Available data START
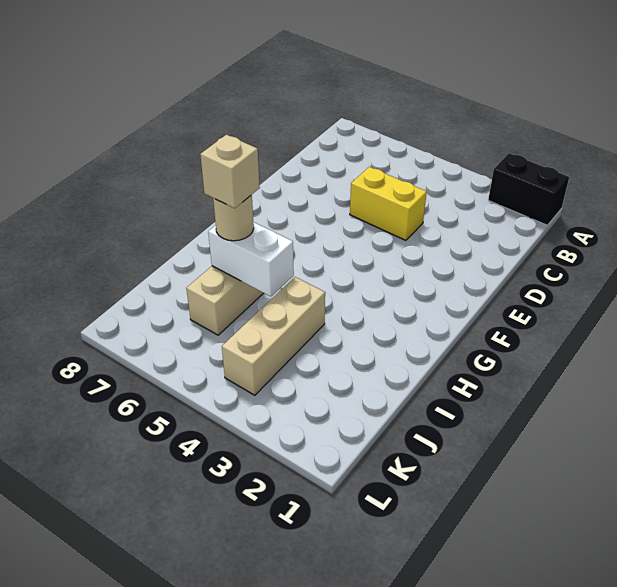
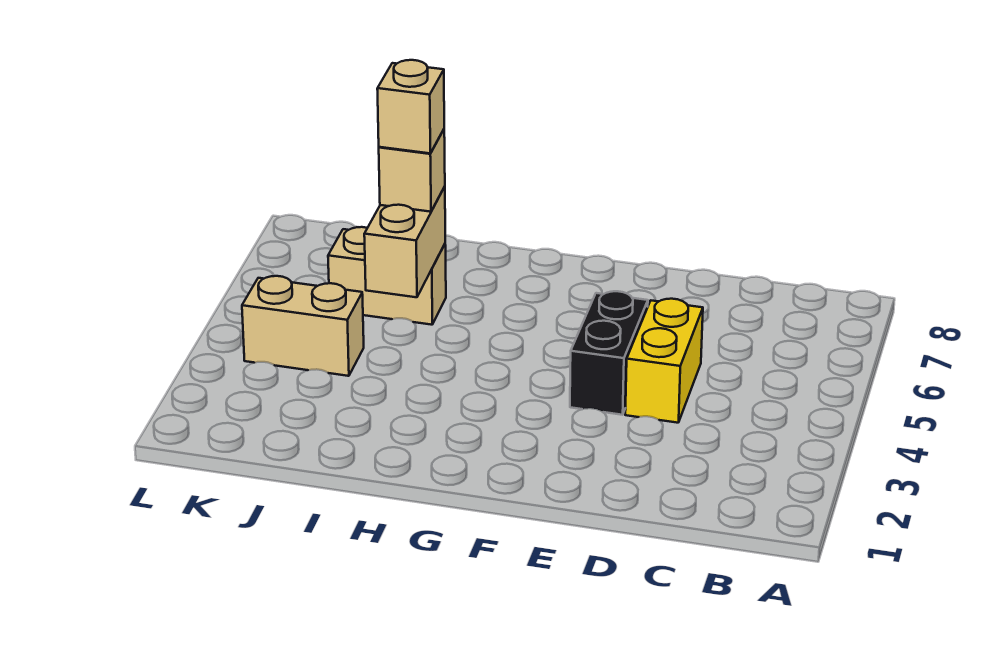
black brick A1:A2 level 1 -> black brick E4:E5 level 1
tan brick I4:K4 level 1 -> tan brick J4:K4 level 1
white brick I5:I6 level 2 -> tan brick I5:I6 level 2
tan round brick I6 level 3 -> tan brick I6 level 3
Available data END
### Prompt
Take every line from the one containing "tan brick I4:K4" to the end of the listing and output it exactly, with nothing else.

### Result for this task
tan brick I4:K4 level 1 -> tan brick J4:K4 level 1
white brick I5:I6 level 2 -> tan brick I5:I6 level 2
tan round brick I6 level 3 -> tan brick I6 level 3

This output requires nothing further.